- [What you are asked to do]: Only the words of the entries are wanted, repeated exactly and without images.

Supplied material START

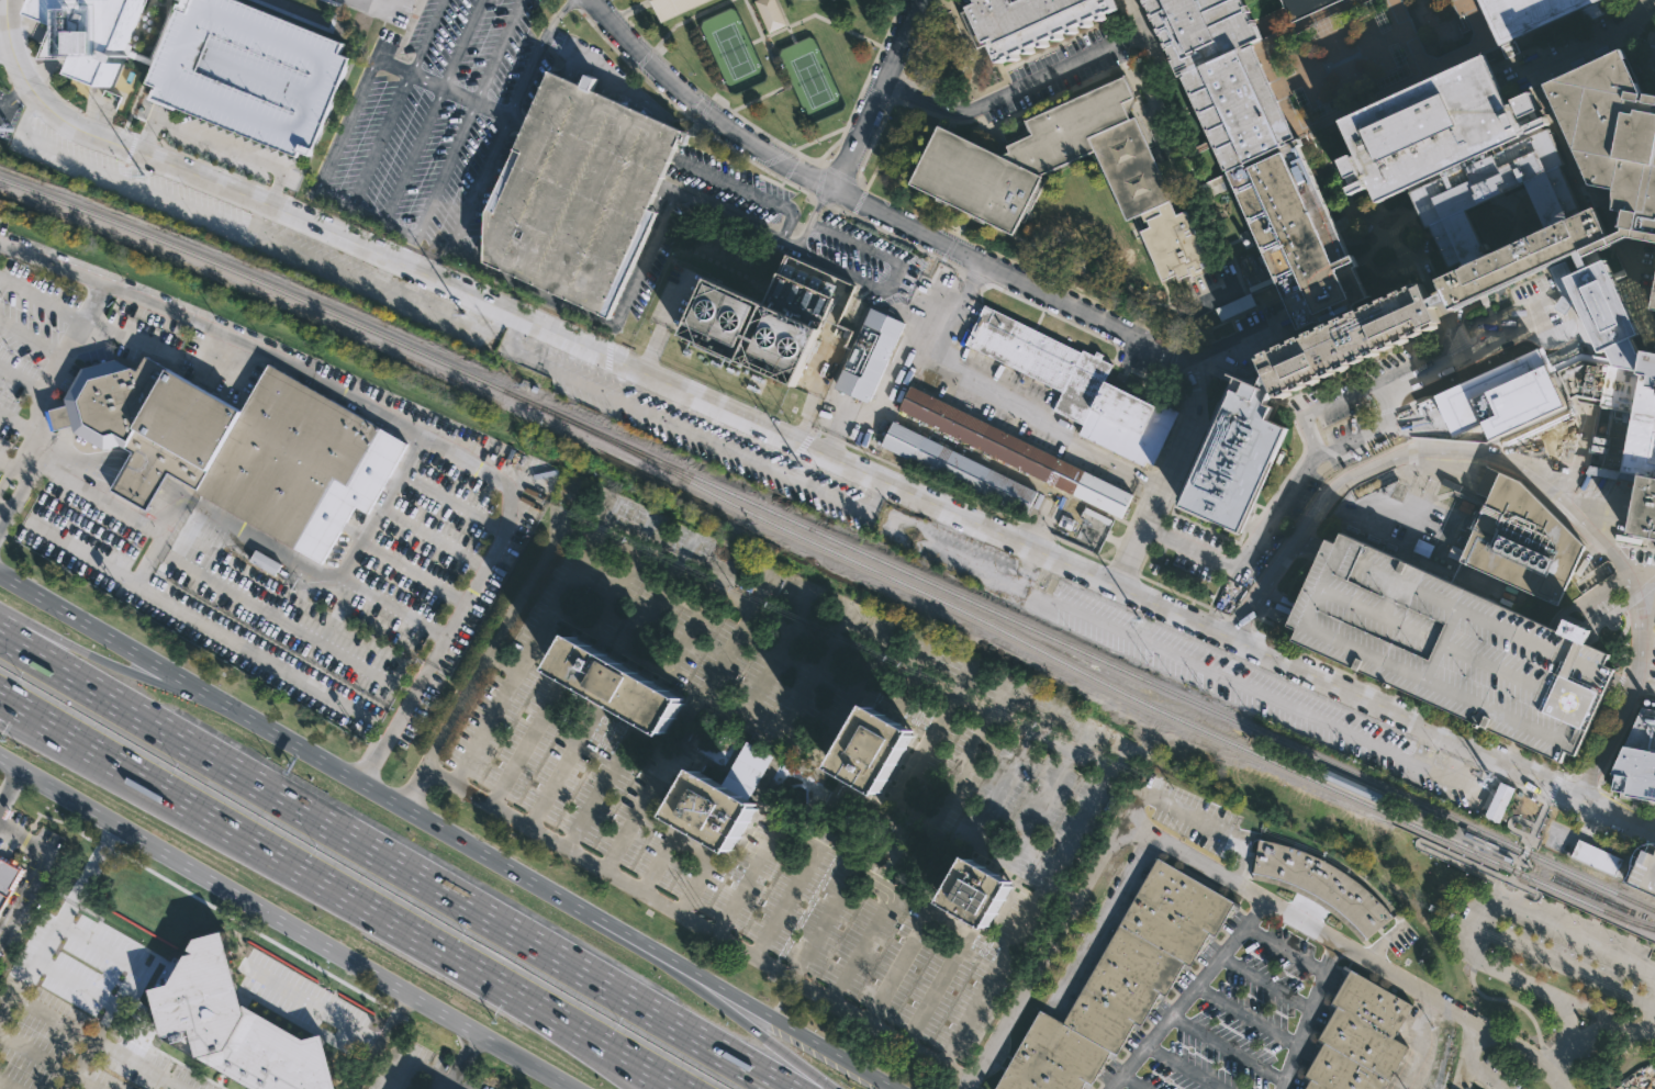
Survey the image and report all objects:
building: (673, 6)
road: (373, 7)
building: (1301, 7)
road: (634, 8)
building: (769, 14)
building: (1533, 14)
road: (32, 17)
road: (818, 17)
road: (691, 19)
road: (4, 20)
building: (1025, 20)
road: (21, 22)
building: (165, 27)
road: (28, 29)
building: (92, 31)
road: (794, 36)
road: (59, 41)
road: (53, 46)
road: (28, 50)
park: (732, 51)
park: (1365, 51)
road: (1646, 51)
building: (1365, 53)
road: (6, 54)
road: (532, 54)
parking lot: (1058, 69)
road: (42, 70)
building: (249, 70)
parking garage: (249, 70)
road: (779, 70)
road: (39, 74)
park: (810, 80)
road: (448, 91)
road: (1003, 93)
road: (876, 95)
road: (14, 97)
road: (63, 101)
road: (396, 106)
road: (697, 108)
road: (431, 113)
parking lot: (436, 119)
road: (96, 120)
road: (466, 120)
building: (1436, 126)
road: (120, 130)
building: (1613, 132)
road: (144, 138)
road: (218, 144)
building: (1261, 154)
road: (590, 155)
road: (211, 165)
power tower: (138, 173)
building: (978, 175)
road: (320, 177)
road: (478, 186)
road: (274, 190)
building: (1493, 190)
building: (578, 192)
parking garage: (578, 192)
road: (813, 218)
road: (254, 219)
road: (735, 220)
road: (248, 234)
building: (1532, 255)
road: (962, 267)
road: (458, 272)
railway: (273, 286)
building: (1439, 298)
building: (1595, 299)
road: (39, 300)
building: (1653, 302)
building: (1233, 305)
road: (933, 308)
road: (86, 309)
building: (769, 319)
road: (606, 322)
road: (530, 324)
road: (660, 326)
road: (1114, 331)
building: (1349, 338)
road: (29, 340)
road: (608, 350)
building: (869, 354)
building: (1627, 354)
building: (1565, 362)
road: (961, 370)
building: (1078, 386)
building: (1507, 389)
road: (1391, 408)
building: (1458, 411)
building: (1621, 427)
road: (26, 429)
road: (825, 443)
building: (235, 447)
building: (1017, 452)
road: (468, 454)
building: (1235, 457)
road: (11, 464)
building: (960, 469)
road: (8, 473)
road: (1524, 473)
road: (1151, 479)
parking lot: (252, 488)
road: (93, 491)
road: (16, 500)
road: (166, 508)
road: (4, 510)
building: (1085, 527)
building: (1525, 540)
road: (1310, 545)
road: (144, 554)
building: (264, 562)
road: (312, 571)
road: (258, 609)
road: (1177, 613)
road: (193, 619)
road: (536, 633)
building: (1452, 647)
parking garage: (1452, 647)
railway: (1098, 660)
building: (1178, 665)
road: (127, 668)
railway: (1094, 677)
building: (617, 687)
building: (1237, 689)
helipad: (1571, 700)
building: (1282, 714)
road: (1405, 718)
road: (481, 728)
building: (1329, 734)
road: (1493, 740)
building: (873, 749)
road: (520, 750)
building: (1638, 757)
road: (112, 759)
road: (1606, 762)
building: (1392, 763)
road: (112, 771)
parking lot: (781, 776)
road: (558, 779)
road: (8, 785)
road: (1082, 793)
road: (595, 794)
road: (1546, 800)
road: (638, 813)
building: (714, 813)
road: (1617, 816)
road: (1508, 820)
road: (1600, 824)
road: (445, 832)
road: (792, 841)
road: (691, 847)
road: (1511, 854)
building: (1598, 858)
road: (389, 863)
railway: (1510, 865)
road: (32, 872)
building: (1645, 874)
parking garage: (1645, 874)
building: (7, 876)
road: (1222, 876)
road: (1496, 882)
road: (1518, 883)
road: (870, 885)
building: (1321, 887)
road: (1515, 891)
building: (979, 894)
road: (1536, 894)
road: (384, 916)
road: (57, 921)
road: (285, 923)
road: (822, 924)
road: (948, 924)
road: (859, 946)
road: (1470, 949)
building: (1120, 984)
road: (1185, 994)
road: (321, 995)
road: (1310, 1015)
parking lot: (1238, 1020)
building: (233, 1023)
road: (744, 1024)
building: (1360, 1037)
road: (100, 1040)
road: (378, 1041)
road: (587, 1050)
road: (608, 1051)
road: (1564, 1059)
road: (47, 1061)
road: (458, 1061)
road: (1471, 1063)
road: (4, 1085)
road: (451, 1085)
building: (1646, 1088)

Supplied material END

- [Answer box]:
Survey the image and report all objects:
building: (673, 6)
road: (373, 7)
building: (1301, 7)
road: (634, 8)
building: (769, 14)
building: (1533, 14)
road: (32, 17)
road: (818, 17)
road: (691, 19)
road: (4, 20)
building: (1025, 20)
road: (21, 22)
building: (165, 27)
road: (28, 29)
building: (92, 31)
road: (794, 36)
road: (59, 41)
road: (53, 46)
road: (28, 50)
park: (732, 51)
park: (1365, 51)
road: (1646, 51)
building: (1365, 53)
road: (6, 54)
road: (532, 54)
parking lot: (1058, 69)
road: (42, 70)
building: (249, 70)
parking garage: (249, 70)
road: (779, 70)
road: (39, 74)
park: (810, 80)
road: (448, 91)
road: (1003, 93)
road: (876, 95)
road: (14, 97)
road: (63, 101)
road: (396, 106)
road: (697, 108)
road: (431, 113)
parking lot: (436, 119)
road: (96, 120)
road: (466, 120)
building: (1436, 126)
road: (120, 130)
building: (1613, 132)
road: (144, 138)
road: (218, 144)
building: (1261, 154)
road: (590, 155)
road: (211, 165)
power tower: (138, 173)
building: (978, 175)
road: (320, 177)
road: (478, 186)
road: (274, 190)
building: (1493, 190)
building: (578, 192)
parking garage: (578, 192)
road: (813, 218)
road: (254, 219)
road: (735, 220)
road: (248, 234)
building: (1532, 255)
road: (962, 267)
road: (458, 272)
railway: (273, 286)
building: (1439, 298)
building: (1595, 299)
road: (39, 300)
building: (1653, 302)
building: (1233, 305)
road: (933, 308)
road: (86, 309)
building: (769, 319)
road: (606, 322)
road: (530, 324)
road: (660, 326)
road: (1114, 331)
building: (1349, 338)
road: (29, 340)
road: (608, 350)
building: (869, 354)
building: (1627, 354)
building: (1565, 362)
road: (961, 370)
building: (1078, 386)
building: (1507, 389)
road: (1391, 408)
building: (1458, 411)
building: (1621, 427)
road: (26, 429)
road: (825, 443)
building: (235, 447)
building: (1017, 452)
road: (468, 454)
building: (1235, 457)
road: (11, 464)
building: (960, 469)
road: (8, 473)
road: (1524, 473)
road: (1151, 479)
parking lot: (252, 488)
road: (93, 491)
road: (16, 500)
road: (166, 508)
road: (4, 510)
building: (1085, 527)
building: (1525, 540)
road: (1310, 545)
road: (144, 554)
building: (264, 562)
road: (312, 571)
road: (258, 609)
road: (1177, 613)
road: (193, 619)
road: (536, 633)
building: (1452, 647)
parking garage: (1452, 647)
railway: (1098, 660)
building: (1178, 665)
road: (127, 668)
railway: (1094, 677)
building: (617, 687)
building: (1237, 689)
helipad: (1571, 700)
building: (1282, 714)
road: (1405, 718)
road: (481, 728)
building: (1329, 734)
road: (1493, 740)
building: (873, 749)
road: (520, 750)
building: (1638, 757)
road: (112, 759)
road: (1606, 762)
building: (1392, 763)
road: (112, 771)
parking lot: (781, 776)
road: (558, 779)
road: (8, 785)
road: (1082, 793)
road: (595, 794)
road: (1546, 800)
road: (638, 813)
building: (714, 813)
road: (1617, 816)
road: (1508, 820)
road: (1600, 824)
road: (445, 832)
road: (792, 841)
road: (691, 847)
road: (1511, 854)
building: (1598, 858)
road: (389, 863)
railway: (1510, 865)
road: (32, 872)
building: (1645, 874)
parking garage: (1645, 874)
building: (7, 876)
road: (1222, 876)
road: (1496, 882)
road: (1518, 883)
road: (870, 885)
building: (1321, 887)
road: (1515, 891)
building: (979, 894)
road: (1536, 894)
road: (384, 916)
road: (57, 921)
road: (285, 923)
road: (822, 924)
road: (948, 924)
road: (859, 946)
road: (1470, 949)
building: (1120, 984)
road: (1185, 994)
road: (321, 995)
road: (1310, 1015)
parking lot: (1238, 1020)
building: (233, 1023)
road: (744, 1024)
building: (1360, 1037)
road: (100, 1040)
road: (378, 1041)
road: (587, 1050)
road: (608, 1051)
road: (1564, 1059)
road: (47, 1061)
road: (458, 1061)
road: (1471, 1063)
road: (4, 1085)
road: (451, 1085)
building: (1646, 1088)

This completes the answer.